─── RECORDED INFORMATION

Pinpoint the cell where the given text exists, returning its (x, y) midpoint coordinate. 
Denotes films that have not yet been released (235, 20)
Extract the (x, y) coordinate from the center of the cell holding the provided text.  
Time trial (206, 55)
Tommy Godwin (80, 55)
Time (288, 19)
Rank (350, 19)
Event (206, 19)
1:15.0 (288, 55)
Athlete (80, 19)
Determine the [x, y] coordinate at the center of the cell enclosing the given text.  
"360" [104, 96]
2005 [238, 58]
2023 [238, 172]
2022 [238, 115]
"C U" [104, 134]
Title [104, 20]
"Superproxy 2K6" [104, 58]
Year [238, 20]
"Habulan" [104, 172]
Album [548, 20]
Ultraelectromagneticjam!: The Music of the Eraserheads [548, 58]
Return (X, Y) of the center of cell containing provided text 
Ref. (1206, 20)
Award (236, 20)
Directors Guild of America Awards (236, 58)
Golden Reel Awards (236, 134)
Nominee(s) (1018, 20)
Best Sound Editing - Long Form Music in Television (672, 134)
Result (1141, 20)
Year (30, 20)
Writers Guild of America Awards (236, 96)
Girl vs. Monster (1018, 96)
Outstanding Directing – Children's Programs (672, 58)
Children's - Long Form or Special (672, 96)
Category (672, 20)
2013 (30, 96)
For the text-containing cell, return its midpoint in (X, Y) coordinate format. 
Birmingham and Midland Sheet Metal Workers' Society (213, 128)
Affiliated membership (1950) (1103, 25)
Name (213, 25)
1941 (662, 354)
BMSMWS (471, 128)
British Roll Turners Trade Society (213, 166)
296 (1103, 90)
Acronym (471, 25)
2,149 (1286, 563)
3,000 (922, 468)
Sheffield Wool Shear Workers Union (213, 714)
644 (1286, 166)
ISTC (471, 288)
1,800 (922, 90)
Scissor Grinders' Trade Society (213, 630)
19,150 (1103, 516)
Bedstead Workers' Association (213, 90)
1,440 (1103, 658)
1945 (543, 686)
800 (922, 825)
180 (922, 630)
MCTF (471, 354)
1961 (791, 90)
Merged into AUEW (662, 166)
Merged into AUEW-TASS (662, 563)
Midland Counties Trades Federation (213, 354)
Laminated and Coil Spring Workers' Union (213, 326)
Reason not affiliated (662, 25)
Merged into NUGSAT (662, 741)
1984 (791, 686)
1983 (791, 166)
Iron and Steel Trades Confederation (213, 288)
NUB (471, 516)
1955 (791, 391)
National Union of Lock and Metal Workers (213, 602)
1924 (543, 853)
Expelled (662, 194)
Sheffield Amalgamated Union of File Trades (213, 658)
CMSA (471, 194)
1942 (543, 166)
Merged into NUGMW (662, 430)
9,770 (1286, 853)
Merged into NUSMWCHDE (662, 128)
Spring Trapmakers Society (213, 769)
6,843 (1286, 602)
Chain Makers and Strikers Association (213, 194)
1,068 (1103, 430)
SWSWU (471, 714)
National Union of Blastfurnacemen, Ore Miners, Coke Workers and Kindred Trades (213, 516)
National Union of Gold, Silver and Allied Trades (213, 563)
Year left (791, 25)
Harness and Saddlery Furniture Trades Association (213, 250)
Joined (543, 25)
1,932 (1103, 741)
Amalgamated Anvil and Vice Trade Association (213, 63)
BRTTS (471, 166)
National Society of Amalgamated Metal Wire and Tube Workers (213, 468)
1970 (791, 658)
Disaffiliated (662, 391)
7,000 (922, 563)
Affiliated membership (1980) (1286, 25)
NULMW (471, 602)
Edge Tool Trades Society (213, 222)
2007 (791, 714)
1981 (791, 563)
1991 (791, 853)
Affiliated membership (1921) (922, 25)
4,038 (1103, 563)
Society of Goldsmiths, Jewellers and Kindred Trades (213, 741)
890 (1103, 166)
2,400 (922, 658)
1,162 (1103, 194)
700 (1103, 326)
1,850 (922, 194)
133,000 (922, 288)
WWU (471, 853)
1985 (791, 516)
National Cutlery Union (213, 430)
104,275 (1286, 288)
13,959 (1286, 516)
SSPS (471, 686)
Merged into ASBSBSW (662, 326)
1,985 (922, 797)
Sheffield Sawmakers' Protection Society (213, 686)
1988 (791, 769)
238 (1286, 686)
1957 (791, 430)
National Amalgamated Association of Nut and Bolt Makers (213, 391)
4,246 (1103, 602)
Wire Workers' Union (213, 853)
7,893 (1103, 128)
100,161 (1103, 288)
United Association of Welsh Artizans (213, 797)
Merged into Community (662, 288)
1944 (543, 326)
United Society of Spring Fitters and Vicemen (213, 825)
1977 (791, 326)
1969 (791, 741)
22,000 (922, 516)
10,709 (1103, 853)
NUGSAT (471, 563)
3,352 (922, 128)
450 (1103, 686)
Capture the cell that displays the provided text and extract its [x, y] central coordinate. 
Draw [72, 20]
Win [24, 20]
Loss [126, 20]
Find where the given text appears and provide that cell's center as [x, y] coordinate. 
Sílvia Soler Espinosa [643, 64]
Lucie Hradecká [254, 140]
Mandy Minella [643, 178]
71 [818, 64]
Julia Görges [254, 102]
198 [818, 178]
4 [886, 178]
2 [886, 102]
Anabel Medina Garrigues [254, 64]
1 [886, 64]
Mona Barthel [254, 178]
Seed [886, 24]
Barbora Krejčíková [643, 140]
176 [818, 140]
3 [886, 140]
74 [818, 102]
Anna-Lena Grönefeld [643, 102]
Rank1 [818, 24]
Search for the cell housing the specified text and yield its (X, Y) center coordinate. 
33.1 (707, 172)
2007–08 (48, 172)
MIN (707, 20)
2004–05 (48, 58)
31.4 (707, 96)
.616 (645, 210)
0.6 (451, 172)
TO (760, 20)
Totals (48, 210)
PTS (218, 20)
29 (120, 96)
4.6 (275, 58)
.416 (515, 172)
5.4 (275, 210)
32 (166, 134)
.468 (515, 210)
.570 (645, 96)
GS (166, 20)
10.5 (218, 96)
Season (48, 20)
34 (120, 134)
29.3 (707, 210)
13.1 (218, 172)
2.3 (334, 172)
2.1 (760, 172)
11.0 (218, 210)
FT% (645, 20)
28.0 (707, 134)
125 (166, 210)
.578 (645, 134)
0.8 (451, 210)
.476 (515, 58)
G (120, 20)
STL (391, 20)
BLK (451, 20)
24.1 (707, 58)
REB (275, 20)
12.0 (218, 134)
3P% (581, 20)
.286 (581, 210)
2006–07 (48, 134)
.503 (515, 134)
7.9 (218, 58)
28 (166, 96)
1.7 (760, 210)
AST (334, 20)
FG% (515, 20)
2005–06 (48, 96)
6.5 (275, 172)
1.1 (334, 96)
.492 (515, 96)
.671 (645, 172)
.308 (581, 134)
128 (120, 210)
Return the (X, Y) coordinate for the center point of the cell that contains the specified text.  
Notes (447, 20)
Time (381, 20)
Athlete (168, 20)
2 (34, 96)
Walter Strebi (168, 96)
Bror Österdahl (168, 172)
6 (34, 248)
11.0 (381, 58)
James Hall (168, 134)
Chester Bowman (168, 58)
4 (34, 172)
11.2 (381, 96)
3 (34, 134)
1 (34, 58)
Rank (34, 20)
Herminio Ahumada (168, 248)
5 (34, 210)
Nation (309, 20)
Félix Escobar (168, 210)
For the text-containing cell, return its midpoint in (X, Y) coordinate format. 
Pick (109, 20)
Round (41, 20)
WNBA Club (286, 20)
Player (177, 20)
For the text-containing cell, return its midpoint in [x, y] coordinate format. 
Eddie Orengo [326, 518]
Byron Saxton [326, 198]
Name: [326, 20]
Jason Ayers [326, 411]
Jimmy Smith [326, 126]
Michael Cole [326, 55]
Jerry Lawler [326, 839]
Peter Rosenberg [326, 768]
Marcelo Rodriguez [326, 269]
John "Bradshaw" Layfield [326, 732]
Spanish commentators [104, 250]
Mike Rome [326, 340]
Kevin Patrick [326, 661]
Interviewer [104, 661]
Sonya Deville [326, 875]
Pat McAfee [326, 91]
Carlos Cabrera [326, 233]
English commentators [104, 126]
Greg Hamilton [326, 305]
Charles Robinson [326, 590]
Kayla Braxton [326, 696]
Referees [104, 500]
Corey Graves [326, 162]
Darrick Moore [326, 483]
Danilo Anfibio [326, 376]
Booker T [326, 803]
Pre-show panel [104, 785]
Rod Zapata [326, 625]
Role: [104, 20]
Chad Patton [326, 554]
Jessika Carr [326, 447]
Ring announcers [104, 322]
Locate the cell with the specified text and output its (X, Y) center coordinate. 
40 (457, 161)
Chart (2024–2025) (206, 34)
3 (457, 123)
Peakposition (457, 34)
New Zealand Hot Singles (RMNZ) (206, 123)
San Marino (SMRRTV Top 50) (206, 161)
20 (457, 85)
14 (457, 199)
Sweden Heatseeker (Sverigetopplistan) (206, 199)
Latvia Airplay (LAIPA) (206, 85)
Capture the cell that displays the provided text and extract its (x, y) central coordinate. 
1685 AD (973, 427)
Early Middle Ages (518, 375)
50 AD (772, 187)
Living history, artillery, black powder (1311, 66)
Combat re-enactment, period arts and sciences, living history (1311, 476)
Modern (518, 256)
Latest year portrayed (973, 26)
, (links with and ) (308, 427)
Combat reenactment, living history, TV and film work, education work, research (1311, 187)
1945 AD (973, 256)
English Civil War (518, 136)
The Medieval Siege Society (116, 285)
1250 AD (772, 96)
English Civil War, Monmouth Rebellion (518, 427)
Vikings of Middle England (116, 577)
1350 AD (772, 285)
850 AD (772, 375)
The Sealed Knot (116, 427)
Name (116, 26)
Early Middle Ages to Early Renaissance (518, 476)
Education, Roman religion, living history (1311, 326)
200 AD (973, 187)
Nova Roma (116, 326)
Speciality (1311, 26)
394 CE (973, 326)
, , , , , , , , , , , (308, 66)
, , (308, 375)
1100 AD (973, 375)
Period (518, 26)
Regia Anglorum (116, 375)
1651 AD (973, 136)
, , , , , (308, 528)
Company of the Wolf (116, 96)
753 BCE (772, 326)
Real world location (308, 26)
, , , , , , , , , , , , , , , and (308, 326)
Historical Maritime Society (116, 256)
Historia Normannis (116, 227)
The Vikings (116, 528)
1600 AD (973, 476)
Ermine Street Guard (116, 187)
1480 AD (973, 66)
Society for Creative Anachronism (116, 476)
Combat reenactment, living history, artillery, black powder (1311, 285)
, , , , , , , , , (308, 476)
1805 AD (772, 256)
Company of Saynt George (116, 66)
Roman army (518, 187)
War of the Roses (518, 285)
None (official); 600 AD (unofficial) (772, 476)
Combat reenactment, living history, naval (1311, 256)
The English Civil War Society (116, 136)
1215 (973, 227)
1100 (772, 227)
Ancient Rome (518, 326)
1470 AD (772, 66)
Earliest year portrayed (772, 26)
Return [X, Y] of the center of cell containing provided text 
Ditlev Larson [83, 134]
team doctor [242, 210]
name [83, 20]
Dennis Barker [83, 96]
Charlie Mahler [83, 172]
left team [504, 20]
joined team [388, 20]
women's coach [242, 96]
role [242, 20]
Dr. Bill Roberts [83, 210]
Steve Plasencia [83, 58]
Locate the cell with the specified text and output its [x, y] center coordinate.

──────

DIRECTIONS FOR THIS TASK:
Rewrite the data from its beginning through the line containing "Athlete (80, 19)", swapping "Event" for "Competition" and leaving everything else unchanged.

THE ANSWER:
Pinpoint the cell where the given text exists, returning its (x, y) midpoint coordinate. 
Denotes films that have not yet been released (235, 20)
Extract the (x, y) coordinate from the center of the cell holding the provided text.  
Time trial (206, 55)
Tommy Godwin (80, 55)
Time (288, 19)
Rank (350, 19)
Competition (206, 19)
1:15.0 (288, 55)
Athlete (80, 19)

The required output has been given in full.